BEGIN Data extracts
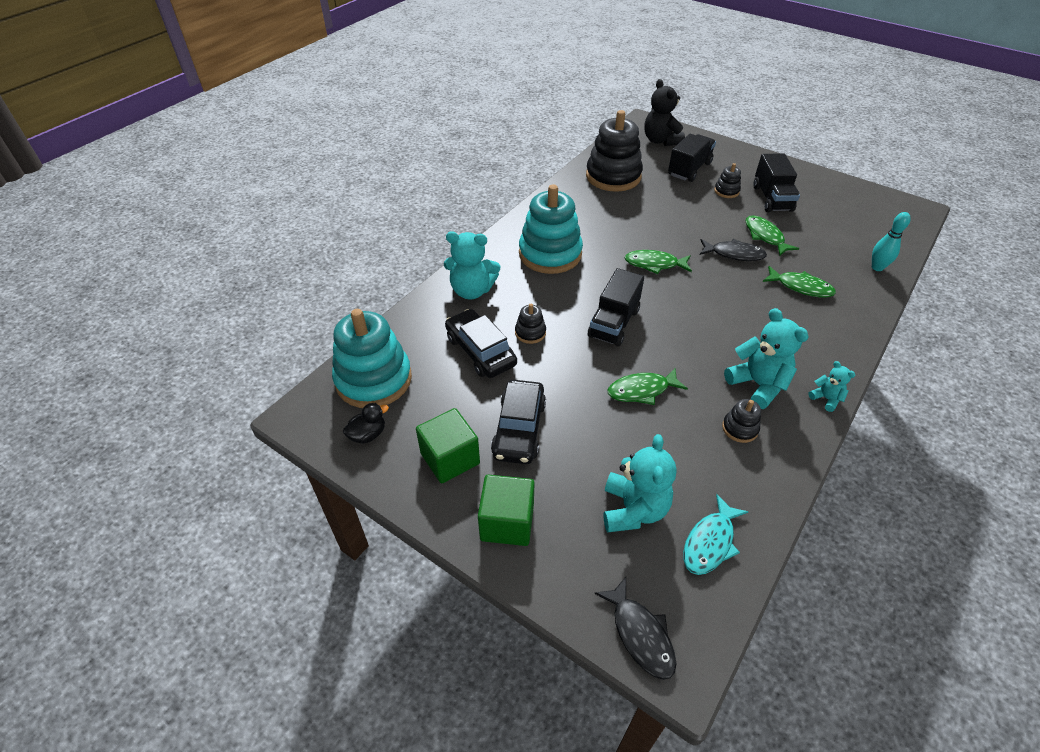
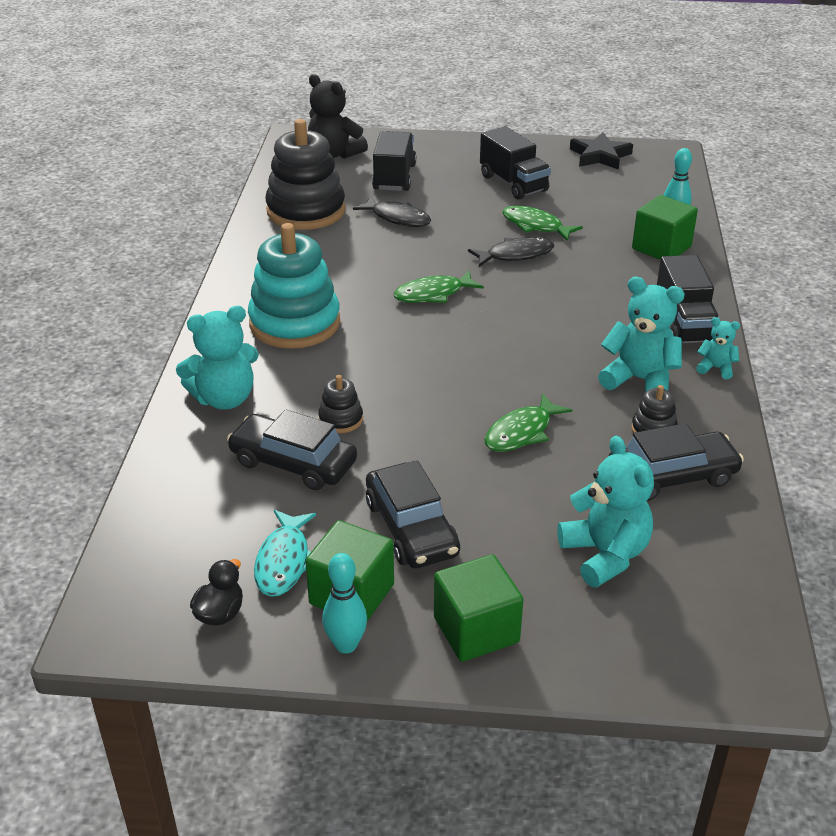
camera: 30 degrees left, 10 degrees down
(373, 379) = (174, 549): turquoise stacking toy -> none
(422, 492) = (346, 645): none -> turquoise bowling pin
(613, 323) = (434, 374): black truck -> black truck (683, 324)
(640, 634) = (703, 669): black fish -> black fish (397, 218)
(710, 542) = (705, 551): turquoise fish -> turquoise fish (284, 561)
(726, 191) = (456, 190): black stacking toy -> none
(727, 471) = (672, 476): none -> black car
(801, 287) = (611, 267): green fish -> none
(852, 285) = (661, 248): none -> green cube
(855, 196) = (600, 156): none -> black star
END Data extracts
» **Task**:
Your answer should contain all the material above, written out exactly, and none of the pictures.

» **Solution**:
camera: 30 degrees left, 10 degrees down
(373, 379) = (174, 549): turquoise stacking toy -> none
(422, 492) = (346, 645): none -> turquoise bowling pin
(613, 323) = (434, 374): black truck -> black truck (683, 324)
(640, 634) = (703, 669): black fish -> black fish (397, 218)
(710, 542) = (705, 551): turquoise fish -> turquoise fish (284, 561)
(726, 191) = (456, 190): black stacking toy -> none
(727, 471) = (672, 476): none -> black car
(801, 287) = (611, 267): green fish -> none
(852, 285) = (661, 248): none -> green cube
(855, 196) = (600, 156): none -> black star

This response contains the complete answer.